- RECORDS FOR THIS TASK -

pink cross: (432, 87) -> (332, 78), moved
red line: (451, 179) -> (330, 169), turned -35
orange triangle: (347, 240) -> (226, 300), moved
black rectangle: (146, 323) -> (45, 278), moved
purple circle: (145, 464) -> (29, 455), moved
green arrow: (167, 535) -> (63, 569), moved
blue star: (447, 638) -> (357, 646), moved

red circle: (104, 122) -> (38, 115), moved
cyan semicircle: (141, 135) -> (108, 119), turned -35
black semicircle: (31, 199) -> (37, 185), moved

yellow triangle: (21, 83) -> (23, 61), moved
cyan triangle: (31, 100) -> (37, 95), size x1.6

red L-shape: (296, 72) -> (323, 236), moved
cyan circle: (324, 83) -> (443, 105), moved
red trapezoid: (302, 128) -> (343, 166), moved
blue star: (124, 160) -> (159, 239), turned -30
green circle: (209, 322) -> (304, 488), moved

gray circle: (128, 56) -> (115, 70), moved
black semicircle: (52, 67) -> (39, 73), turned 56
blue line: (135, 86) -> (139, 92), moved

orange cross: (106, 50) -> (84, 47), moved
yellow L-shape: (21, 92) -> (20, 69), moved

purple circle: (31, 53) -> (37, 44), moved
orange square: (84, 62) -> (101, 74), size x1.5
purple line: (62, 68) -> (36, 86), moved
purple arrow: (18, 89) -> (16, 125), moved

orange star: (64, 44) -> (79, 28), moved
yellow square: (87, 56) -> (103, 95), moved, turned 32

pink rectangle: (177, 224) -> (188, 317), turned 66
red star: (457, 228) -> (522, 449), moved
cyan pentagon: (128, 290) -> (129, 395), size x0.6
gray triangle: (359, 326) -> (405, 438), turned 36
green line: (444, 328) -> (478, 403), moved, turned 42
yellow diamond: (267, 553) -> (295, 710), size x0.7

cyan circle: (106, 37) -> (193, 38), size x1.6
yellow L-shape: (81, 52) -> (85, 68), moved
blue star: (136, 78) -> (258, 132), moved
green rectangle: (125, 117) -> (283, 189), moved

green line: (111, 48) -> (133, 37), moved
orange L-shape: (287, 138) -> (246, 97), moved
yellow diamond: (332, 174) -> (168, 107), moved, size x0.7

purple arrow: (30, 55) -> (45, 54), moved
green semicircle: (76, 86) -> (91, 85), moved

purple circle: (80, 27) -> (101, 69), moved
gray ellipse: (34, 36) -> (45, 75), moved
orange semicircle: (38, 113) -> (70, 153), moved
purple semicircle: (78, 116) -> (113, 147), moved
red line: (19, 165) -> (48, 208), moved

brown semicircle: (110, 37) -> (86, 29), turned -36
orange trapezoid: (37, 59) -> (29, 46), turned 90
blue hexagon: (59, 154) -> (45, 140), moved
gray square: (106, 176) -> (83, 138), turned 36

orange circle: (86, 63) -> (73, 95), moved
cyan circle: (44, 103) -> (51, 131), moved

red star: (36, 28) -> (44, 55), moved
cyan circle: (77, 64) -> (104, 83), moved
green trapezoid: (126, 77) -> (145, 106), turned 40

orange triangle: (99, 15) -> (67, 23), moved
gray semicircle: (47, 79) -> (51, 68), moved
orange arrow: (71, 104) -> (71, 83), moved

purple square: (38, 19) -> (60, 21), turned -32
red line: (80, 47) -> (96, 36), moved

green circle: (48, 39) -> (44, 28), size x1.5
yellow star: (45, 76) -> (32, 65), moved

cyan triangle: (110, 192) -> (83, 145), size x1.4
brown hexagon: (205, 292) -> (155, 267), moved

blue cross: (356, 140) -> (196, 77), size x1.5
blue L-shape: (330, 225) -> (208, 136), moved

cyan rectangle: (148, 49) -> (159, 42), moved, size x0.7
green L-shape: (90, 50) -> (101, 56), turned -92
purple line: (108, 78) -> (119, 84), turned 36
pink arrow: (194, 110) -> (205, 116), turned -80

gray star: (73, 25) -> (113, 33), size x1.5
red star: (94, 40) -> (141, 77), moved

- PROBLEM DESCRIPTION -
From the listing above, output exactly the run of lines that starts with the line containing "orange L-shape: (287, 138)" and ends with the line containing "orange semicircle: (38, 113)".

- WRITTEN REPLY -
orange L-shape: (287, 138) -> (246, 97), moved
yellow diamond: (332, 174) -> (168, 107), moved, size x0.7

purple arrow: (30, 55) -> (45, 54), moved
green semicircle: (76, 86) -> (91, 85), moved

purple circle: (80, 27) -> (101, 69), moved
gray ellipse: (34, 36) -> (45, 75), moved
orange semicircle: (38, 113) -> (70, 153), moved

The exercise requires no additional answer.